▸ **DATA FOR REVIEW**:
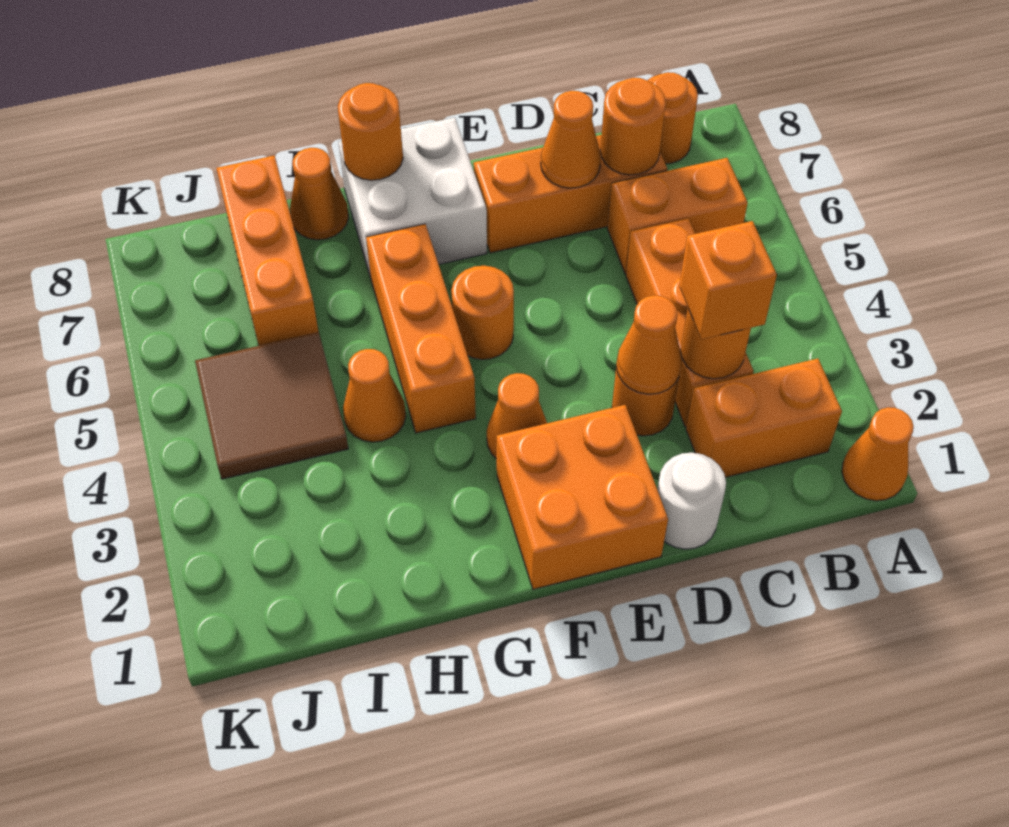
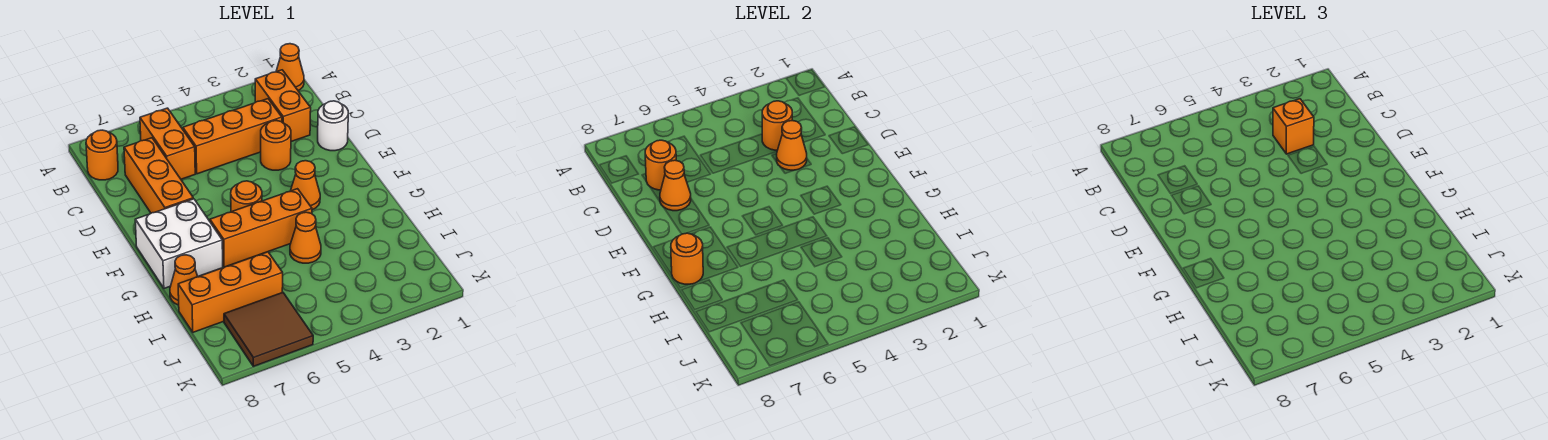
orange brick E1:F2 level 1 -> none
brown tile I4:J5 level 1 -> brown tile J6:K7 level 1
==
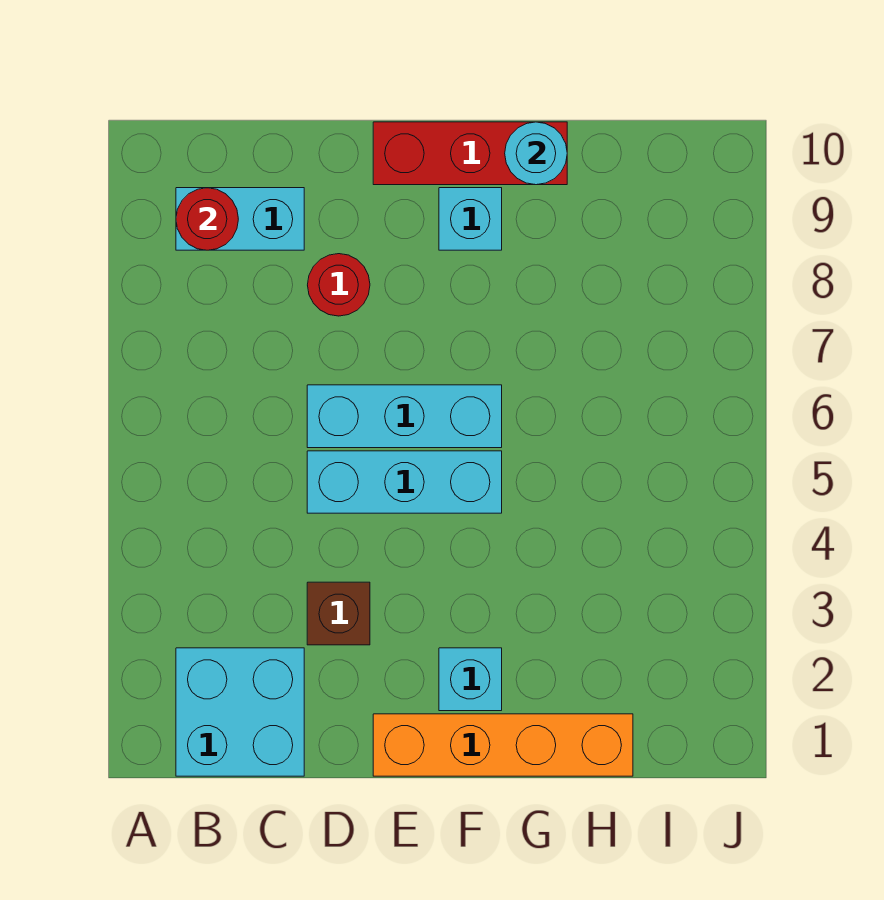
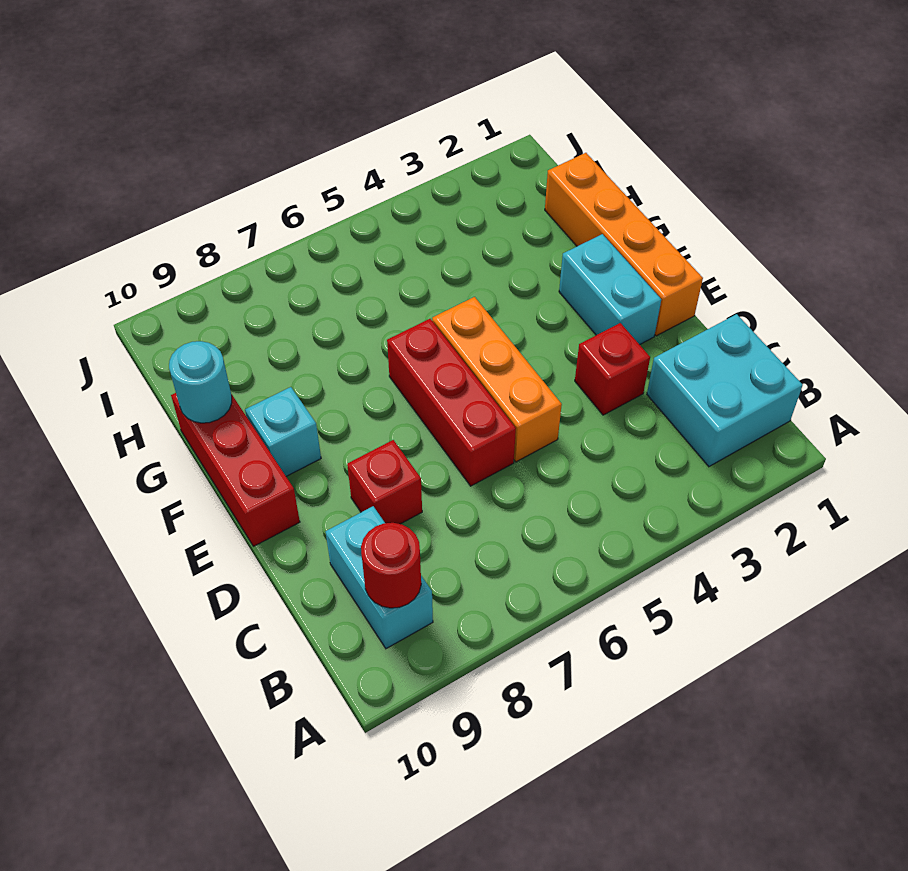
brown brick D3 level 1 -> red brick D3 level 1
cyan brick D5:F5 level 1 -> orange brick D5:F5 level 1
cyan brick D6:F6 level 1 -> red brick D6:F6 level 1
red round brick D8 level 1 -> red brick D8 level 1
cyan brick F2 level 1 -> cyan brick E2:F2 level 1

▸ **EXERCISE DIRECTIONS**: What is the number of lines in the listing that hold the word "brown"? Say only that number.

▸ **WRITTEN RESPONSE**: 2